-- SUPPLIED RECORDS follows --

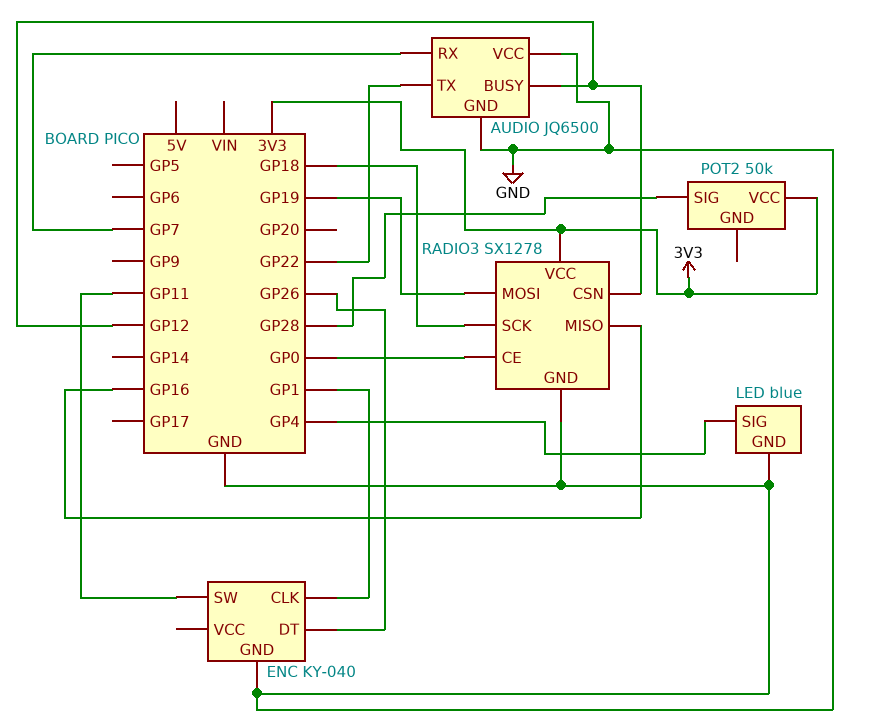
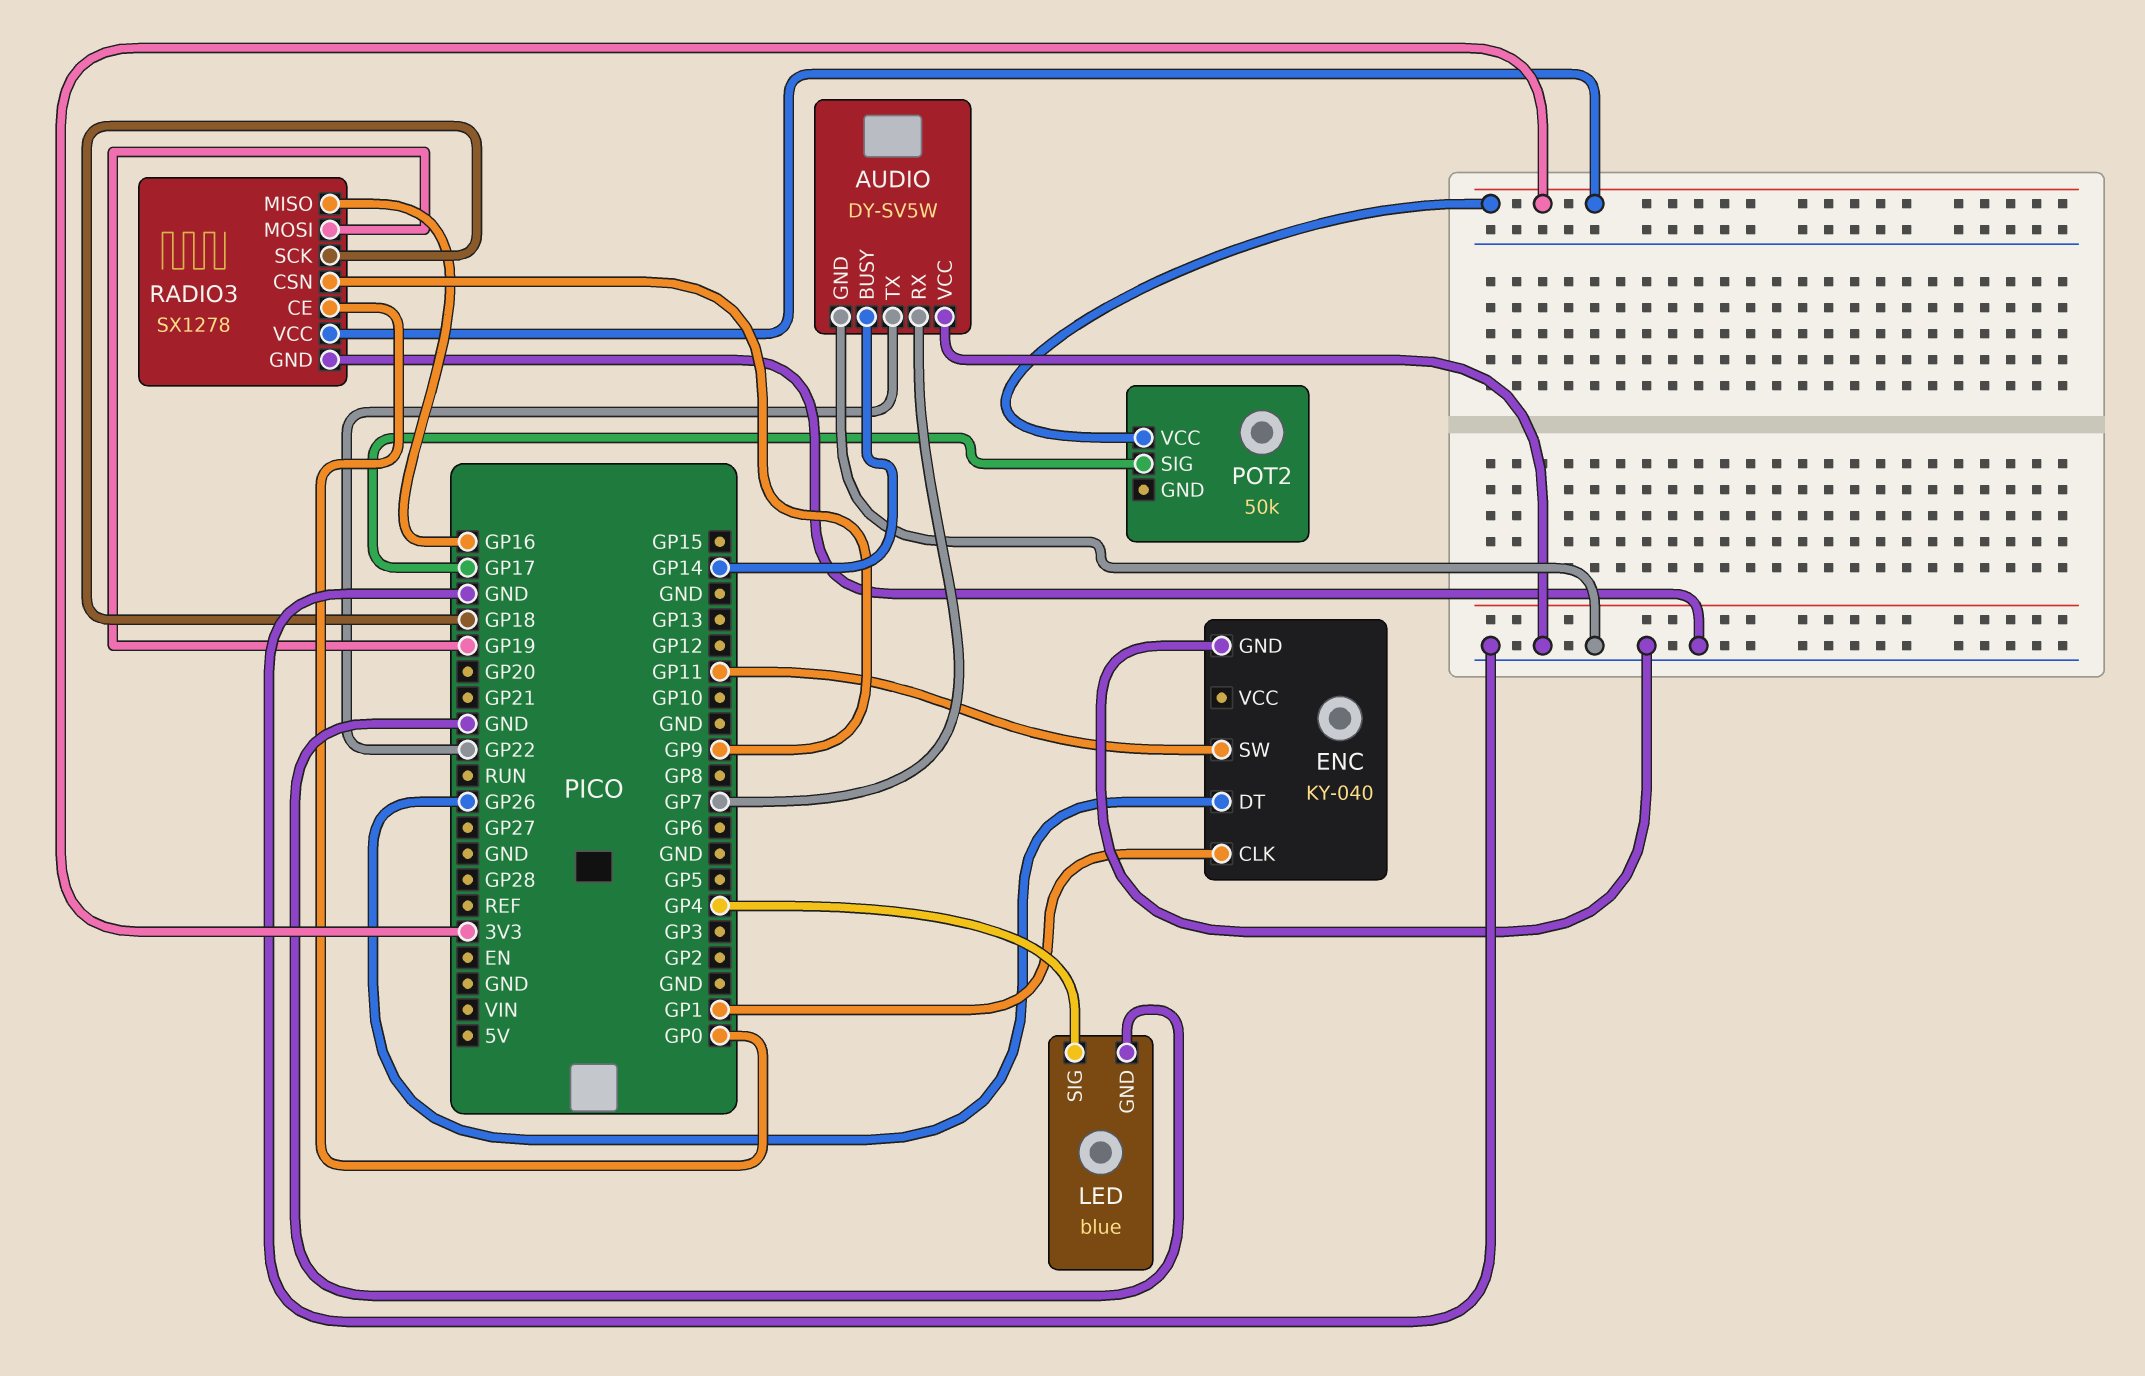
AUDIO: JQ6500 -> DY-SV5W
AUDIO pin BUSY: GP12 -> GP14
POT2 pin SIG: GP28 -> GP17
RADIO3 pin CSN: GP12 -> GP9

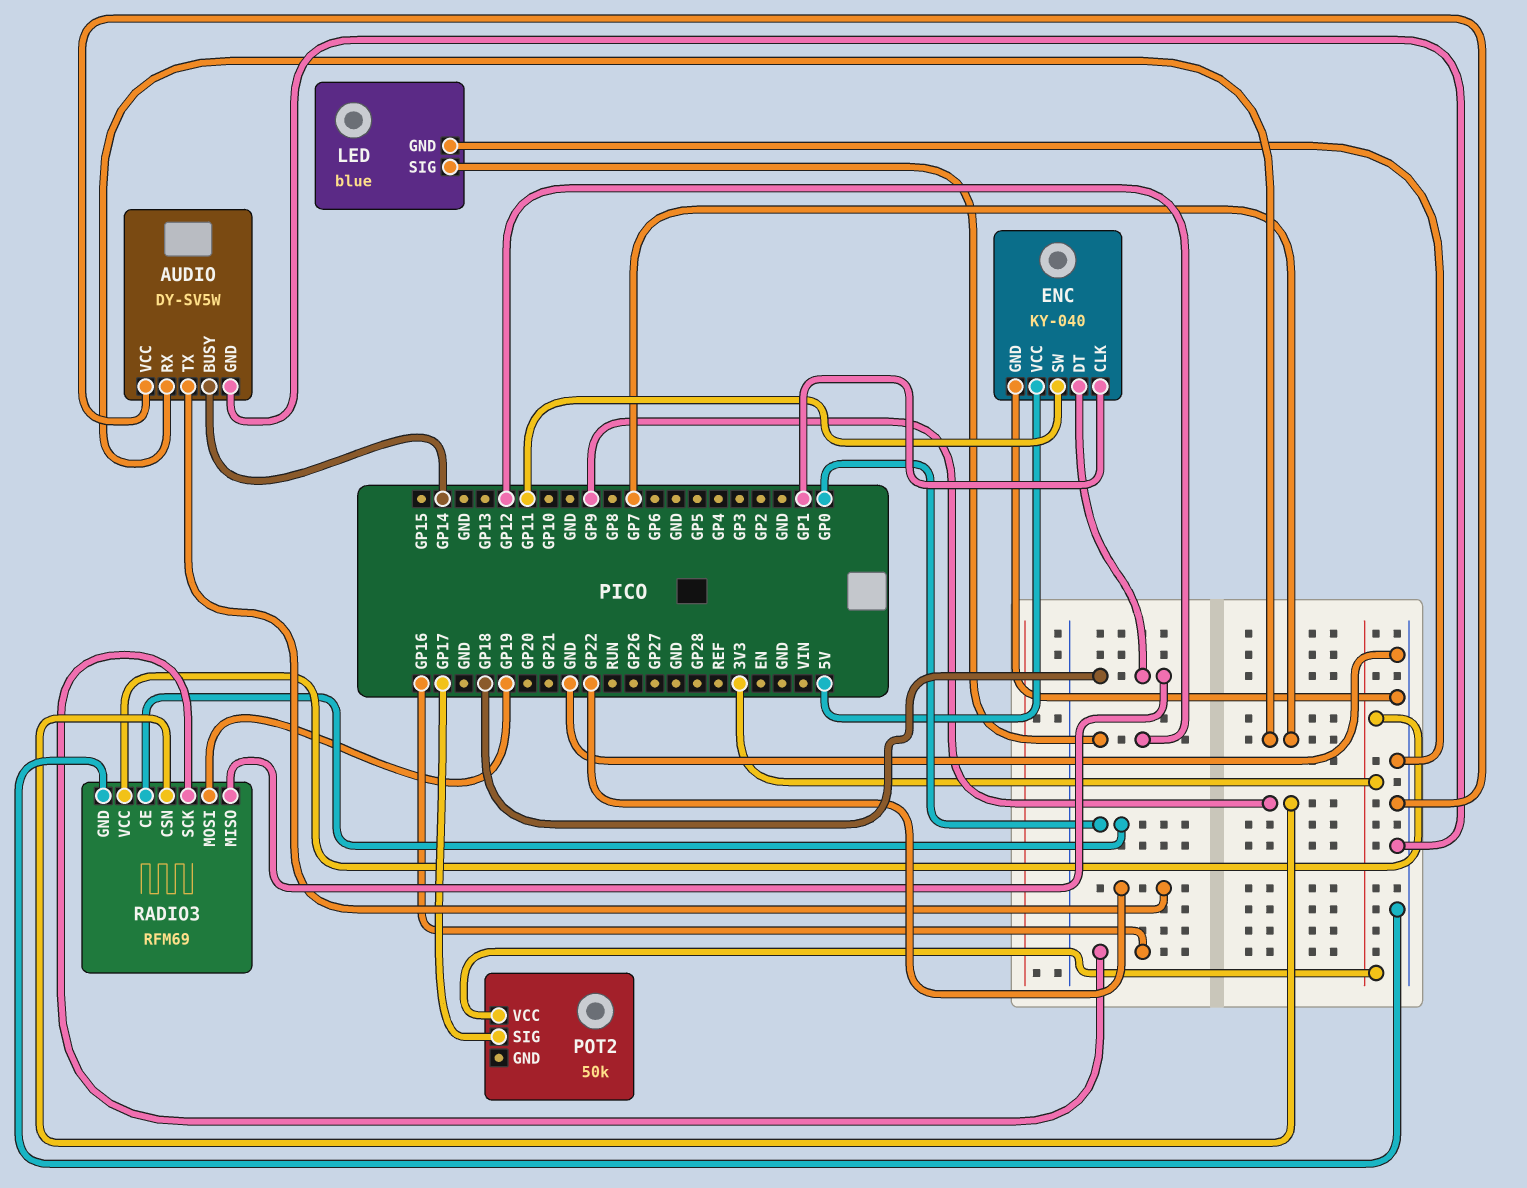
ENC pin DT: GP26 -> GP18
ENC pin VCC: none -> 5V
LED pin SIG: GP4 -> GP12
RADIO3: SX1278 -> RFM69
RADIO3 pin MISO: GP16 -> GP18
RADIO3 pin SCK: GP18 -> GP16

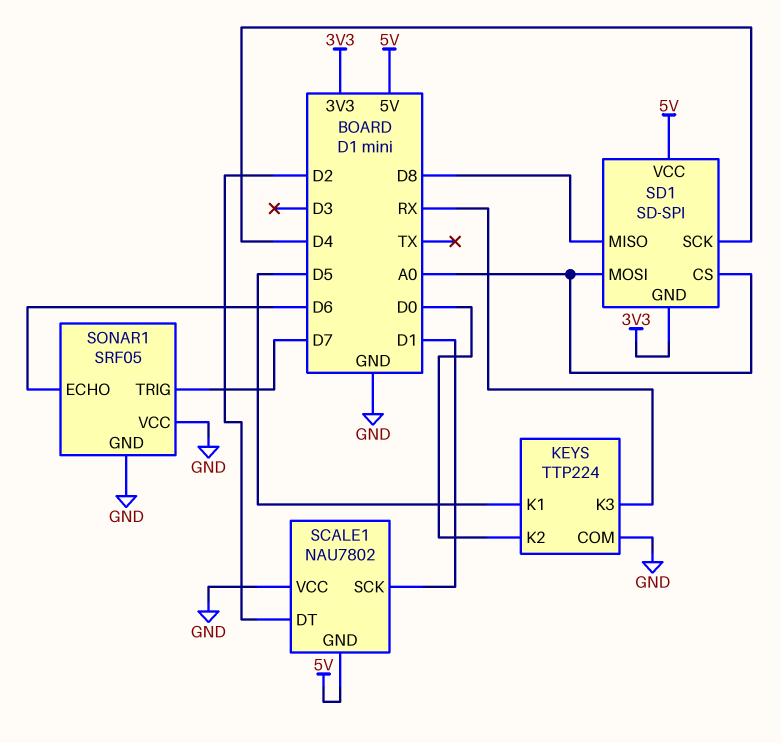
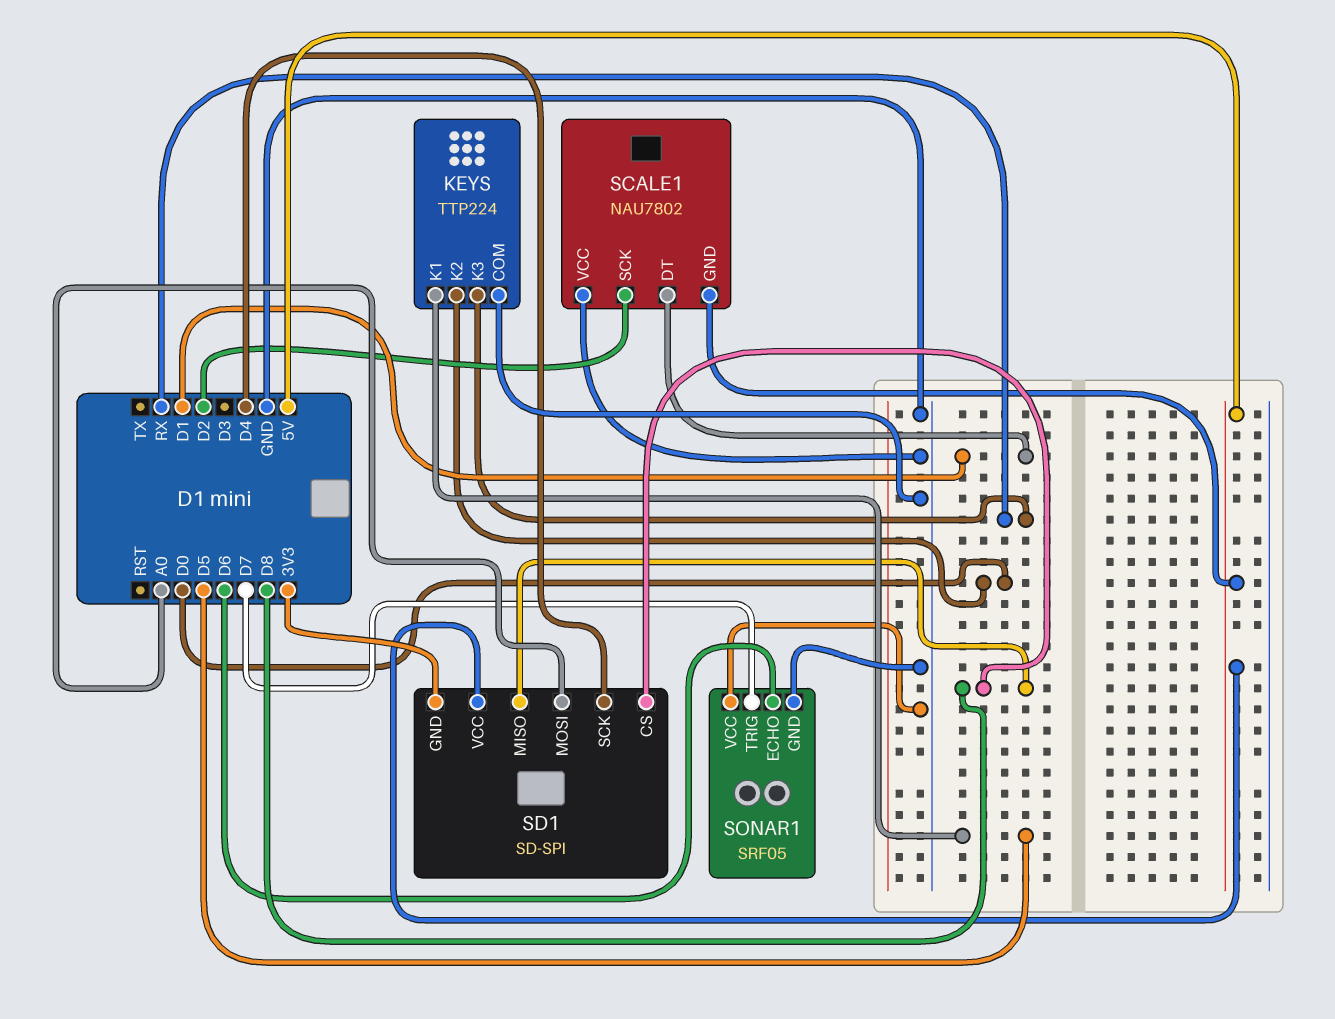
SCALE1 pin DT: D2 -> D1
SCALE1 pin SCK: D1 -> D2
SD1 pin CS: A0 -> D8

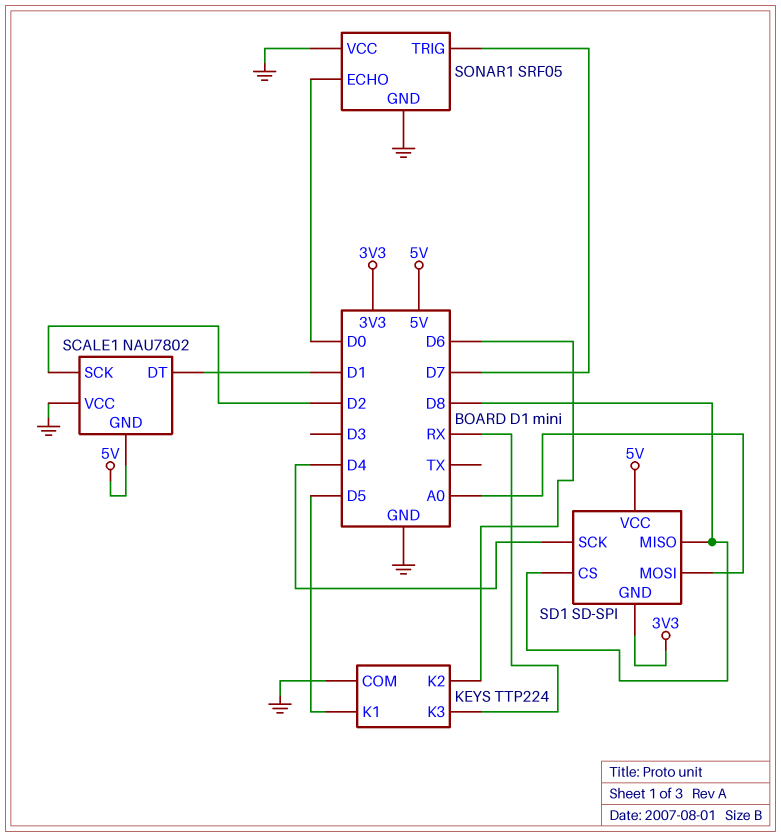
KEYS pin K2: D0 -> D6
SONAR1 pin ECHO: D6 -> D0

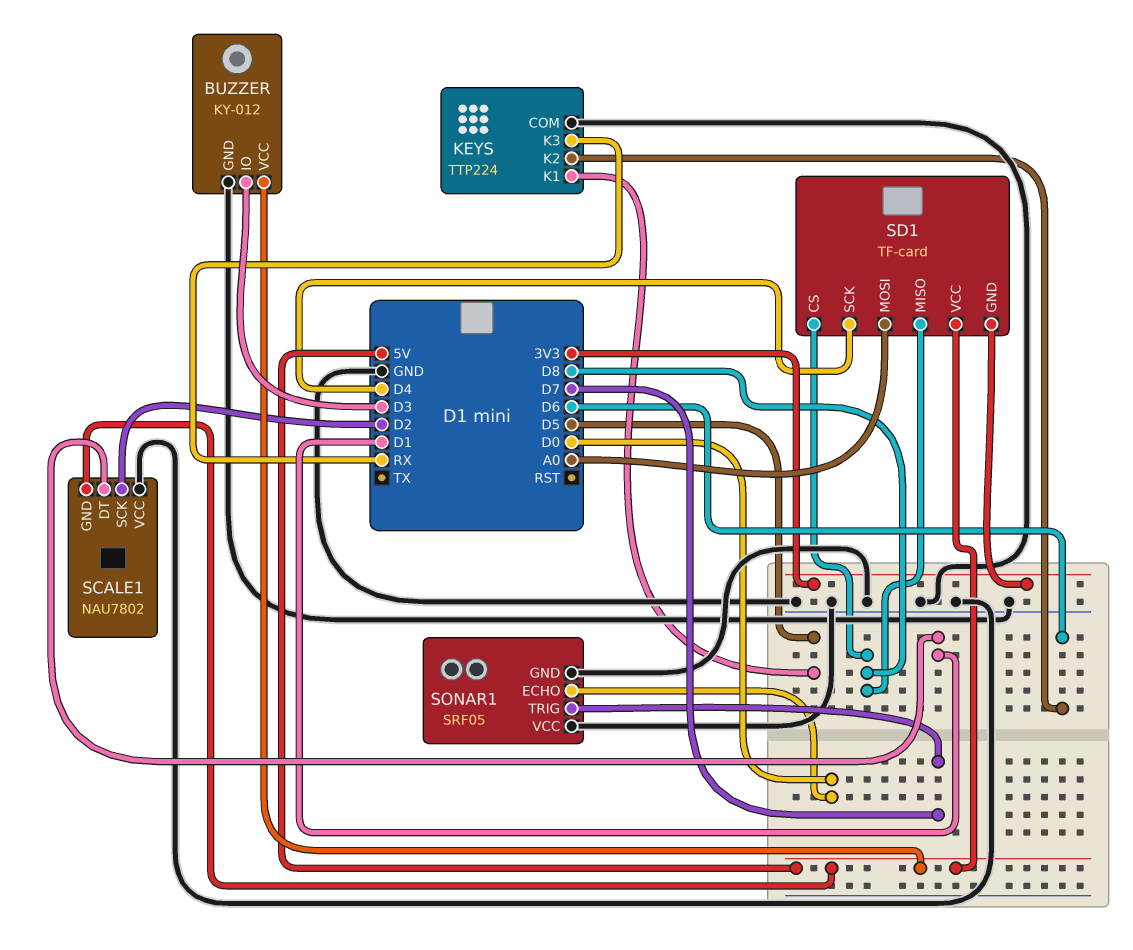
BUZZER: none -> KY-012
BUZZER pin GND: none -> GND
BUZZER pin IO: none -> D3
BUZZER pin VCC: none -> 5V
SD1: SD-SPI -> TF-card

-- SUPPLIED RECORDS concluded --

__TASK REQUIREMENTS__
What you give back must be exactly the lines of the listing above from the line containing "AUDIO pin BUSY: GP12 -> GP14" through its last line, inclusive, without pictures, please.

__RESPONSE BELOW__
AUDIO pin BUSY: GP12 -> GP14
POT2 pin SIG: GP28 -> GP17
RADIO3 pin CSN: GP12 -> GP9

ENC pin DT: GP26 -> GP18
ENC pin VCC: none -> 5V
LED pin SIG: GP4 -> GP12
RADIO3: SX1278 -> RFM69
RADIO3 pin MISO: GP16 -> GP18
RADIO3 pin SCK: GP18 -> GP16

SCALE1 pin DT: D2 -> D1
SCALE1 pin SCK: D1 -> D2
SD1 pin CS: A0 -> D8

KEYS pin K2: D0 -> D6
SONAR1 pin ECHO: D6 -> D0

BUZZER: none -> KY-012
BUZZER pin GND: none -> GND
BUZZER pin IO: none -> D3
BUZZER pin VCC: none -> 5V
SD1: SD-SPI -> TF-card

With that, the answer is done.